Task
Copy exactly, and only, the lines from the line containing "(630, 734) = (646, 193): white" through the last line of the records below, both included.

####

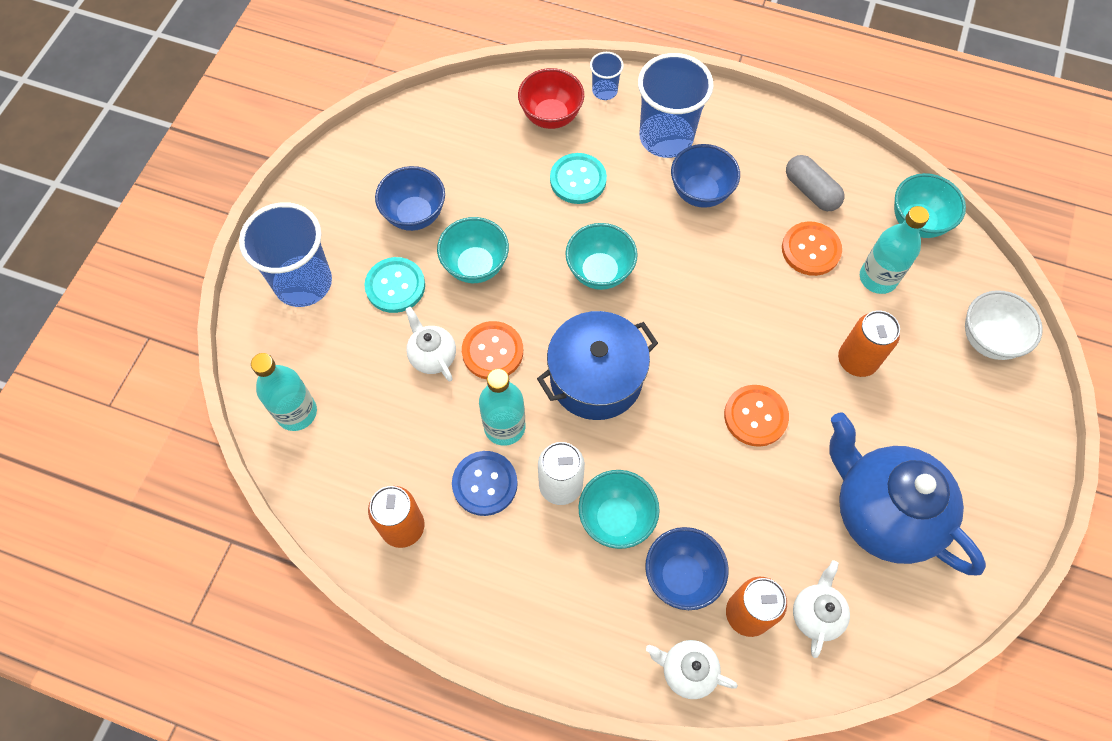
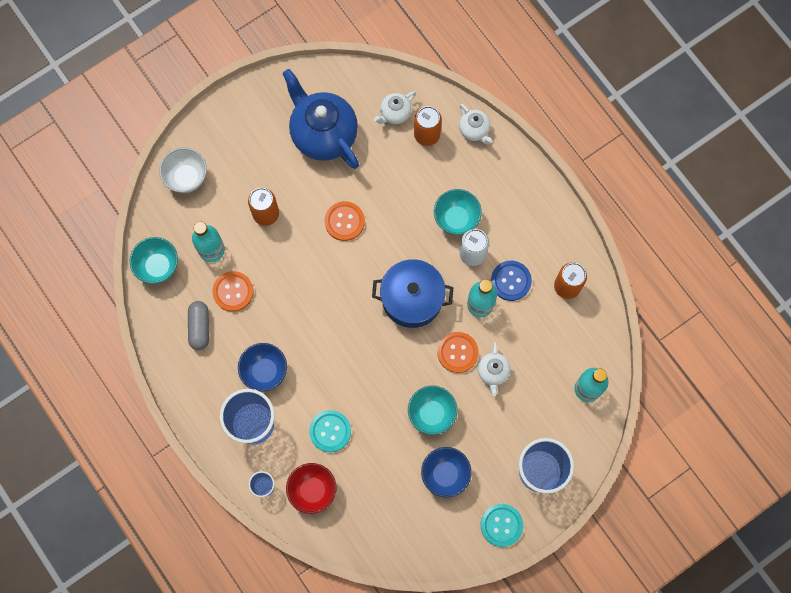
camera: 145 degrees left, 10 degrees up
(395, 286) = (486, 432): turquoise button -> turquoise button (501, 525)
(599, 272) = (363, 360): turquoise bowl -> none
(681, 576) = (445, 171): blue bowl -> none
(882, 513) = (323, 134): blue teapot -> blue teapot turned 150 degrees clockwise

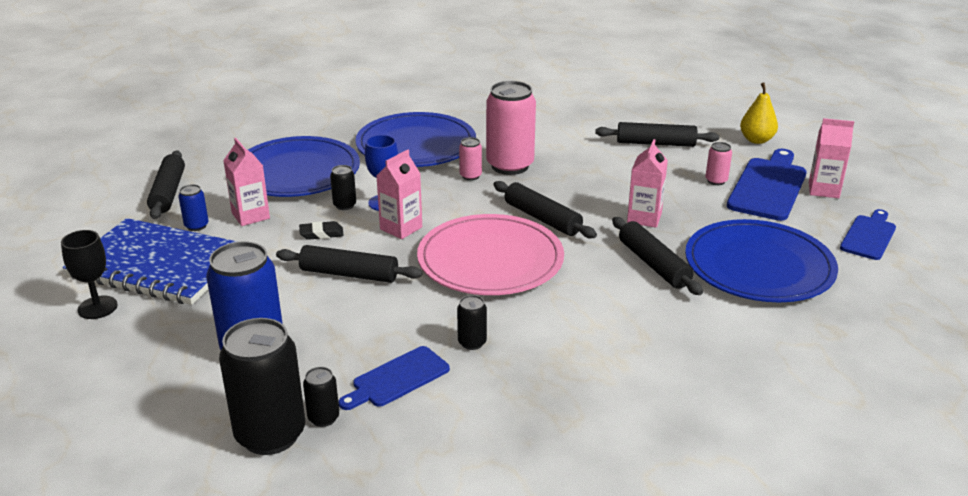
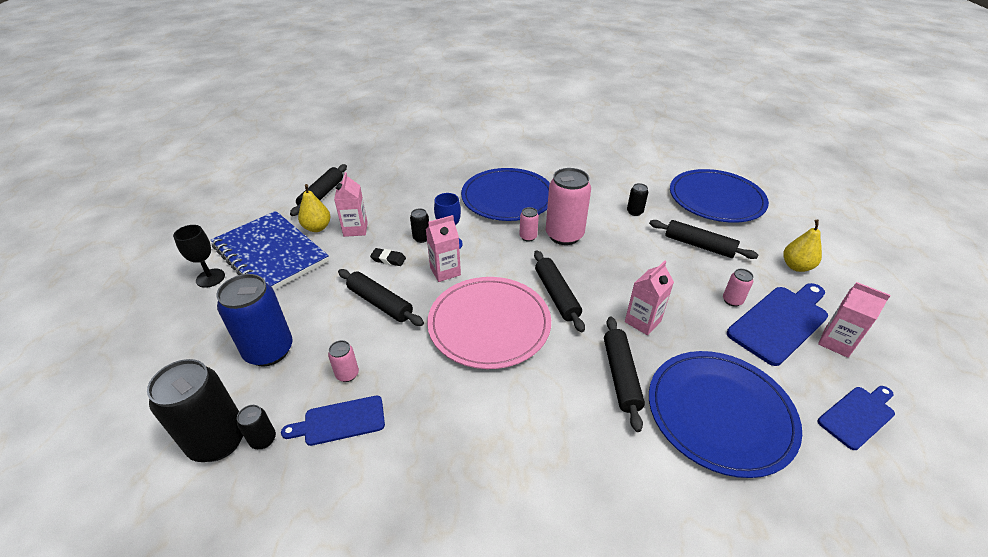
camera: 25 degrees right, 10 degrees up
(196, 226) = (317, 228): blue can -> yellow pear
(297, 172) = (411, 200): blue plate -> blue plate (716, 199)
(369, 341) = (347, 374): none -> pink can
(472, 343) = (419, 406): black can -> black can (634, 212)

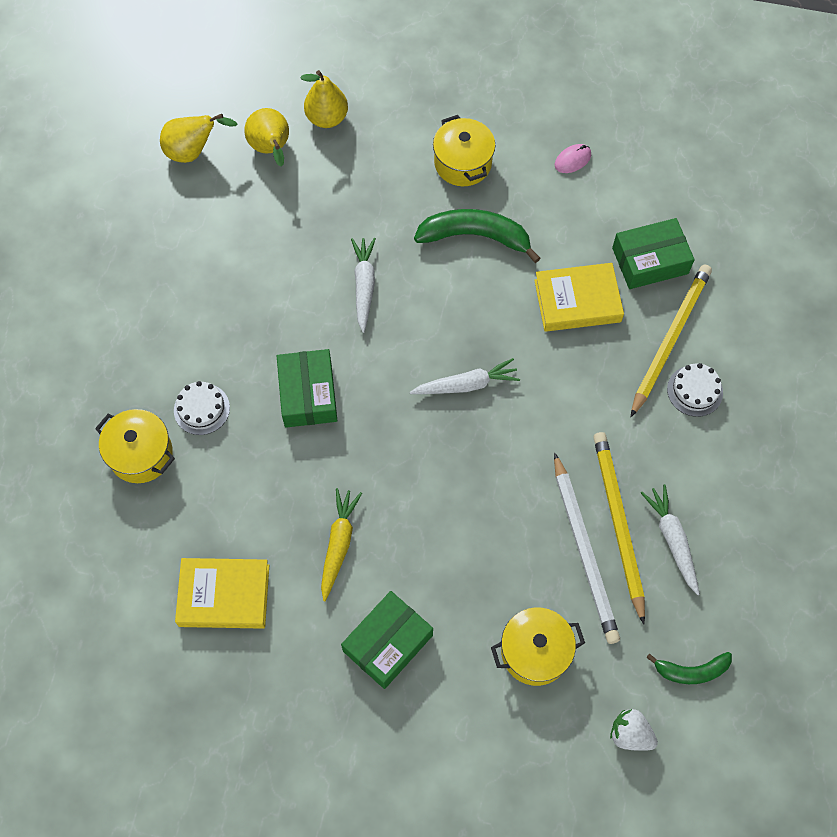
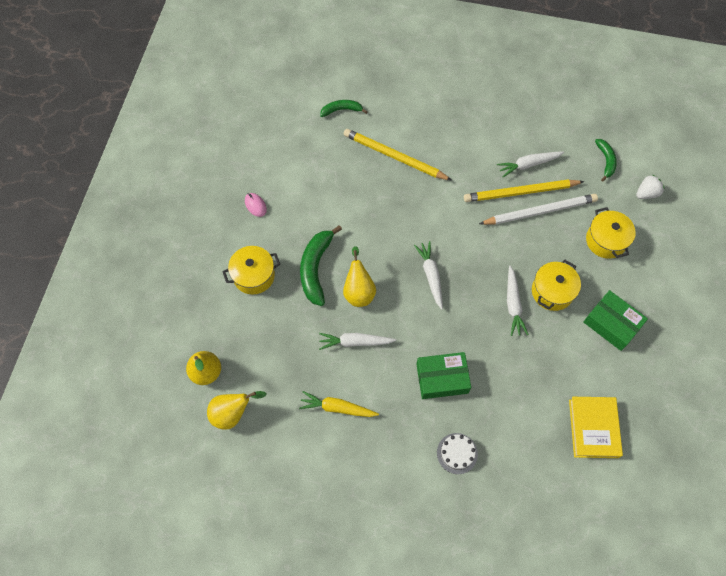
camera: 90 degrees left, 0 degrees up
(141, 454) = (495, 495): yellow pot -> yellow pot (552, 292)
(193, 152) = (231, 476): yellow pear -> yellow pear (359, 291)
(339, 544) = (550, 355): yellow carrot -> yellow carrot (337, 408)
(421, 497) = (513, 304): none -> white carrot
(577, 301) = (367, 207): yellow book -> none
(630, 734) = (646, 193): white strawberry -> white strawberry turned 150 degrees counterclockwise
(650, 261) = (337, 164): green box -> none
(695, 391) = (430, 146): white cake -> none
(749, 266) = (341, 110): none -> green banana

####

Result for this exercise
(630, 734) = (646, 193): white strawberry -> white strawberry turned 150 degrees counterclockwise
(650, 261) = (337, 164): green box -> none
(695, 391) = (430, 146): white cake -> none
(749, 266) = (341, 110): none -> green banana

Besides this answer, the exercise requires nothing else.